:: Given material ::
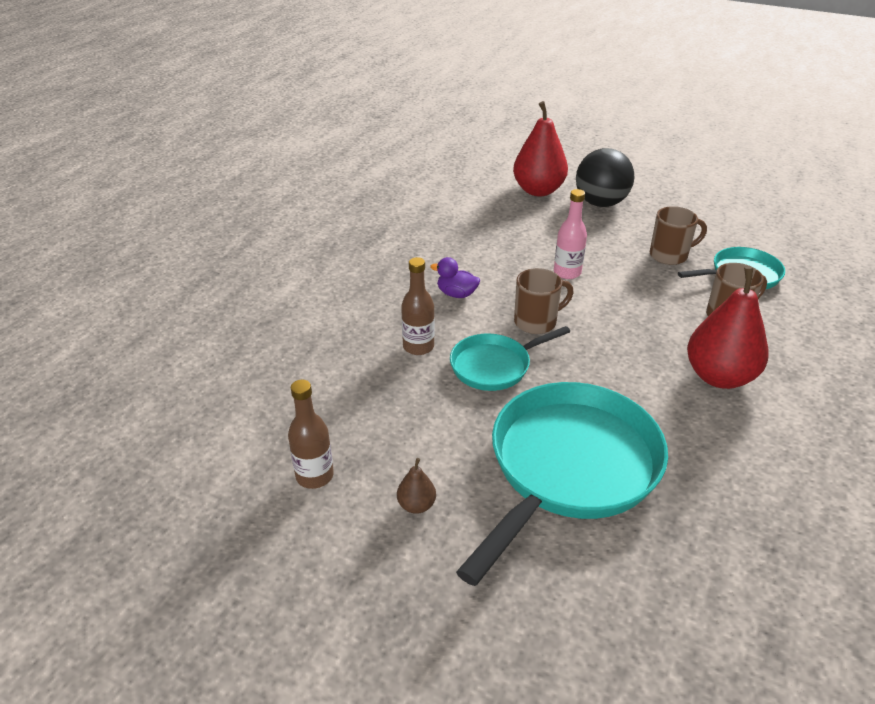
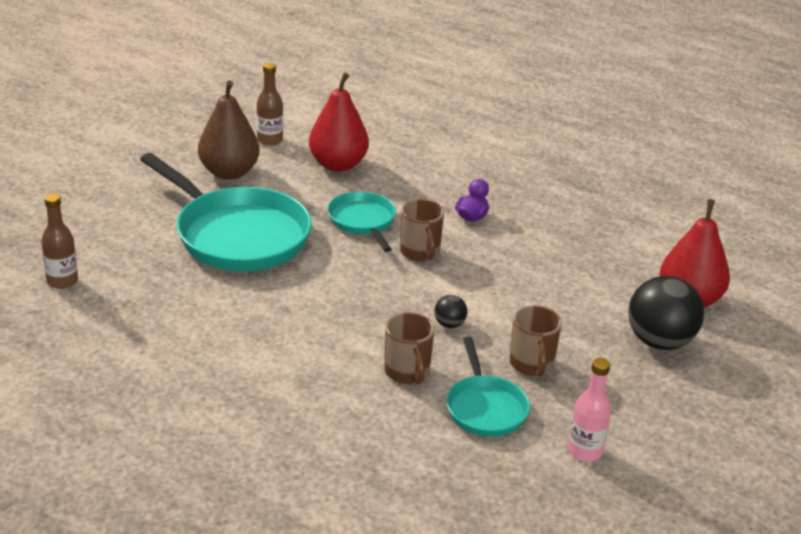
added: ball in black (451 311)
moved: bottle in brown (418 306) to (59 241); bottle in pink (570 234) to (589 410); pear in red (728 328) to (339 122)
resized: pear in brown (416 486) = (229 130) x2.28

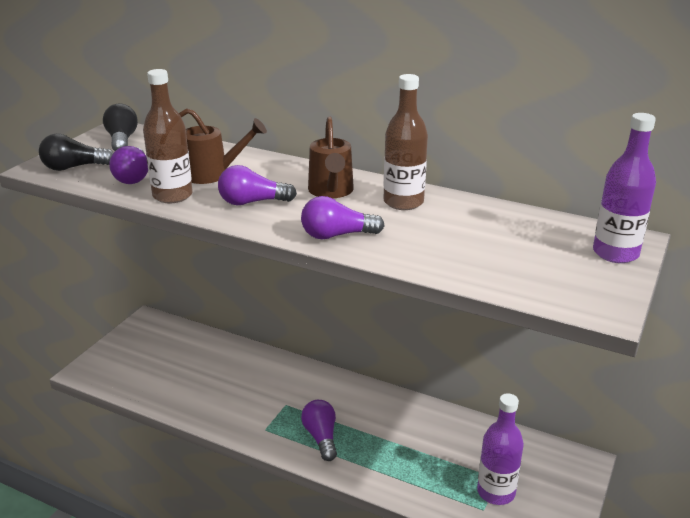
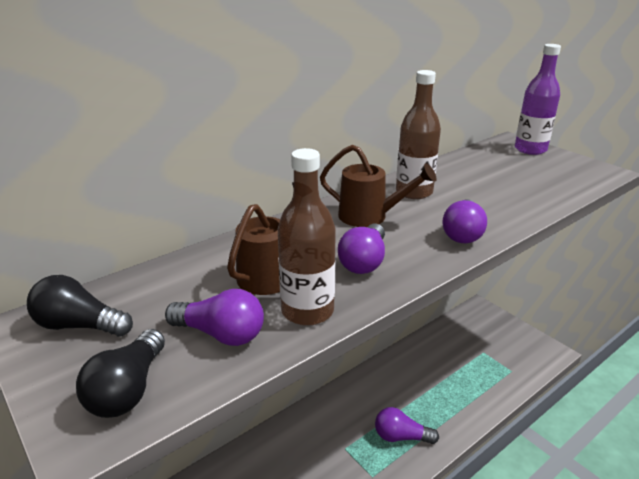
removed: bottle in purple (500 449)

:: What you have to do ::
The result should be a verbatim copy of the data, free of pictures.

:: Output for this task ::
added: ball in black (451 311)
moved: bottle in brown (418 306) to (59 241); bottle in pink (570 234) to (589 410); pear in red (728 328) to (339 122)
resized: pear in brown (416 486) = (229 130) x2.28

removed: bottle in purple (500 449)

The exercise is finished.